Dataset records
============

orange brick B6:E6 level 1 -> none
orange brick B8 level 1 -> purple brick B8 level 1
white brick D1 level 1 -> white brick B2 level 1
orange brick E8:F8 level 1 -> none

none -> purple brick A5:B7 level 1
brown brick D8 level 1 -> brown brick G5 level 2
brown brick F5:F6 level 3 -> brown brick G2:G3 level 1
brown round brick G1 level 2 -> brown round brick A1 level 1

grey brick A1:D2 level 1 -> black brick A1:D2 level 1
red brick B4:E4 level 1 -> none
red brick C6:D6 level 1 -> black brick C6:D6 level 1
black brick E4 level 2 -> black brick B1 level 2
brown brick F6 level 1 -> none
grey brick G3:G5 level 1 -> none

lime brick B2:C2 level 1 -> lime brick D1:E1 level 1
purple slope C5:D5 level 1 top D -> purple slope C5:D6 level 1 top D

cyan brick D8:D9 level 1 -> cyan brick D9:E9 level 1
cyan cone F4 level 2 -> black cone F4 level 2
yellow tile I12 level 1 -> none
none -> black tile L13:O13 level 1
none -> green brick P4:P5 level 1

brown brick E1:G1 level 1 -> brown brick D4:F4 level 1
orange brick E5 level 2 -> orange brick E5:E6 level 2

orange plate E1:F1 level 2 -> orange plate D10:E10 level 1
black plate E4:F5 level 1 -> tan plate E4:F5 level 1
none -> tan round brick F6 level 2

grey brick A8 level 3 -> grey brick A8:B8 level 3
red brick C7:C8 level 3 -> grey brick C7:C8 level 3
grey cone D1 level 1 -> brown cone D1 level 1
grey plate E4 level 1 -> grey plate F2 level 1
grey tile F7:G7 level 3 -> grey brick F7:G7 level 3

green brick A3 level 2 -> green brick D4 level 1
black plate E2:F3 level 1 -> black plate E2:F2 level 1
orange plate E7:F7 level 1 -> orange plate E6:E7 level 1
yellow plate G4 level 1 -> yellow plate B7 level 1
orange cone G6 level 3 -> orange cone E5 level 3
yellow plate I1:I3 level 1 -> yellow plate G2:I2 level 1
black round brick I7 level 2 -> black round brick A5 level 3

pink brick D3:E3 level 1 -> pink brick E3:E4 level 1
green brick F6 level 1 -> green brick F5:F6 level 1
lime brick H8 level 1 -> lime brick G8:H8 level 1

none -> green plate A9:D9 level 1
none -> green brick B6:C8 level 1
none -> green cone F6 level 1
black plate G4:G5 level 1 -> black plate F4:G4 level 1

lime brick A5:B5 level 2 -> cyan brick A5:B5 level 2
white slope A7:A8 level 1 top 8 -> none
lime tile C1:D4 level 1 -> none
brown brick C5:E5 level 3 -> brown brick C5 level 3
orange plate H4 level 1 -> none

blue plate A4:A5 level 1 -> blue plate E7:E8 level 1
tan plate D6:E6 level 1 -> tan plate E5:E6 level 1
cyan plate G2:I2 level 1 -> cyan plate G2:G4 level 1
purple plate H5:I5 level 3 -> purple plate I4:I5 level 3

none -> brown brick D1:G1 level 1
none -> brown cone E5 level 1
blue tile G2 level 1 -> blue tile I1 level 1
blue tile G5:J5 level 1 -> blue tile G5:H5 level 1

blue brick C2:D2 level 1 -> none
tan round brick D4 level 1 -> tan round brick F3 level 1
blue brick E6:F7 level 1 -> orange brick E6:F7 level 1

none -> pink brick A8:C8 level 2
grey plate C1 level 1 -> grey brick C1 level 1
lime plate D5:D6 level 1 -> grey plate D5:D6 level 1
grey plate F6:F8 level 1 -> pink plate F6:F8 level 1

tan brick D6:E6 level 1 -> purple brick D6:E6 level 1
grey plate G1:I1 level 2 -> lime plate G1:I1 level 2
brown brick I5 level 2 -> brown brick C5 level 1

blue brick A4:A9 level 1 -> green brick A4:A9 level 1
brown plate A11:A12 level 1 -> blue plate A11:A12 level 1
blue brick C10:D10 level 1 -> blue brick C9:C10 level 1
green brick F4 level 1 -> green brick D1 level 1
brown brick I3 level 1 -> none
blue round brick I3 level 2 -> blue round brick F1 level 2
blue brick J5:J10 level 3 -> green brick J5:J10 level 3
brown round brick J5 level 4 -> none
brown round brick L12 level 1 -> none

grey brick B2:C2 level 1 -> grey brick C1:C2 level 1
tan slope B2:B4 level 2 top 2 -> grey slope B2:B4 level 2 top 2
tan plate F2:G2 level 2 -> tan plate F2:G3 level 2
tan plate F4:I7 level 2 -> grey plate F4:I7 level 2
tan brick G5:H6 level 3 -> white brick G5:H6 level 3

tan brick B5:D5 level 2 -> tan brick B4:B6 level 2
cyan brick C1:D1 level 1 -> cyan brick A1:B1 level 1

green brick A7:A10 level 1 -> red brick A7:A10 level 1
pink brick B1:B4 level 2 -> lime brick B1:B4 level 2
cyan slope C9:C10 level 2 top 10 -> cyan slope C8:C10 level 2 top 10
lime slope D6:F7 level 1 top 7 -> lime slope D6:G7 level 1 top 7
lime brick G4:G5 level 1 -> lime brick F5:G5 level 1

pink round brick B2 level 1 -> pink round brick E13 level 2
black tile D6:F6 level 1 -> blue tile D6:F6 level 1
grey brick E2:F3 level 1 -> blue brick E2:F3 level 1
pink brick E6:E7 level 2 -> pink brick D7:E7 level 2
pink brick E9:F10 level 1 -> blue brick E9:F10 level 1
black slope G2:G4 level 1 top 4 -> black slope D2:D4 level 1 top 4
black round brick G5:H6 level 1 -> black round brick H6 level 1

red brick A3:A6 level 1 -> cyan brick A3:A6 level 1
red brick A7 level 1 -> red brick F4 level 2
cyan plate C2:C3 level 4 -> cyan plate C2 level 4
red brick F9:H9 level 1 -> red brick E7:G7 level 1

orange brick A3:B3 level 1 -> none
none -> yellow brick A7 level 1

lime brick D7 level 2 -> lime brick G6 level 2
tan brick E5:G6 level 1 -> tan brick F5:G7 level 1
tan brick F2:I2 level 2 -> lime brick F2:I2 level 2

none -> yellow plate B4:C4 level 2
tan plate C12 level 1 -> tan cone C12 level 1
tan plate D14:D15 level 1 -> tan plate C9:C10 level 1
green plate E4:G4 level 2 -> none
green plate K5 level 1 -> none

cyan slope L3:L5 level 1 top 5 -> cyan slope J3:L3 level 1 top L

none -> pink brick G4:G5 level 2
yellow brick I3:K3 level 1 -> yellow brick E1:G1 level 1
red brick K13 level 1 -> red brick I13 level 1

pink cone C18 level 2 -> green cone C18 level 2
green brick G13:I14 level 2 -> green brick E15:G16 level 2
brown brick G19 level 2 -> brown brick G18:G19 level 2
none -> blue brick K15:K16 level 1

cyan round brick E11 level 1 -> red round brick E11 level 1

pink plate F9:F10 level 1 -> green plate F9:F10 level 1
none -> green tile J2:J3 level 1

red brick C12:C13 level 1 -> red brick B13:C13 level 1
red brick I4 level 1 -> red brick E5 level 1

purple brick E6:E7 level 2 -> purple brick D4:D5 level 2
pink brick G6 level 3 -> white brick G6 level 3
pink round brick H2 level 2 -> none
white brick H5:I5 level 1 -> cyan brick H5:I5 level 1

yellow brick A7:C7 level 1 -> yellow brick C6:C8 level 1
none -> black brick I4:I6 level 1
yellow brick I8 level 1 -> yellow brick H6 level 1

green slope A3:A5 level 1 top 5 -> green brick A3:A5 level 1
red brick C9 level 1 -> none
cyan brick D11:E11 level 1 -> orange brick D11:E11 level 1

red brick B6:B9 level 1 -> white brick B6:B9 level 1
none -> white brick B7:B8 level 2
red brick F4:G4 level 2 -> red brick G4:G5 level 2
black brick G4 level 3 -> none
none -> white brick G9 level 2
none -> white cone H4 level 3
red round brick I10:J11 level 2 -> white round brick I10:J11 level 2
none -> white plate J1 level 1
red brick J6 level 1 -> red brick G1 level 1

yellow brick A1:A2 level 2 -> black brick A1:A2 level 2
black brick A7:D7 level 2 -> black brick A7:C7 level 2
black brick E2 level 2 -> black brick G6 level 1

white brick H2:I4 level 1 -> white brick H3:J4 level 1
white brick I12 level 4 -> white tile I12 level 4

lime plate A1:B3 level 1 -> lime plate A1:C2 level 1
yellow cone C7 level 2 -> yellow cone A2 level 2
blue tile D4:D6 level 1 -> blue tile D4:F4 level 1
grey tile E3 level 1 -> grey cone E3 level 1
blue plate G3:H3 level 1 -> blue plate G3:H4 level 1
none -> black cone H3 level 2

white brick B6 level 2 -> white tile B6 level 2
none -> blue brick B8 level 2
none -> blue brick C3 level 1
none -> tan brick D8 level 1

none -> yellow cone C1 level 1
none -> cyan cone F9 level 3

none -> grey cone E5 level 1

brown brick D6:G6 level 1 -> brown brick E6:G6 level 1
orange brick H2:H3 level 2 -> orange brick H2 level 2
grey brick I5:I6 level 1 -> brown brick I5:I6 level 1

============

Using the data above, extract exactly the lines from the one that holds "purple slope C5:D5" to the one that holds "none -> green brick P4:P5 level 1", both ends included, and no others.

purple slope C5:D5 level 1 top D -> purple slope C5:D6 level 1 top D

cyan brick D8:D9 level 1 -> cyan brick D9:E9 level 1
cyan cone F4 level 2 -> black cone F4 level 2
yellow tile I12 level 1 -> none
none -> black tile L13:O13 level 1
none -> green brick P4:P5 level 1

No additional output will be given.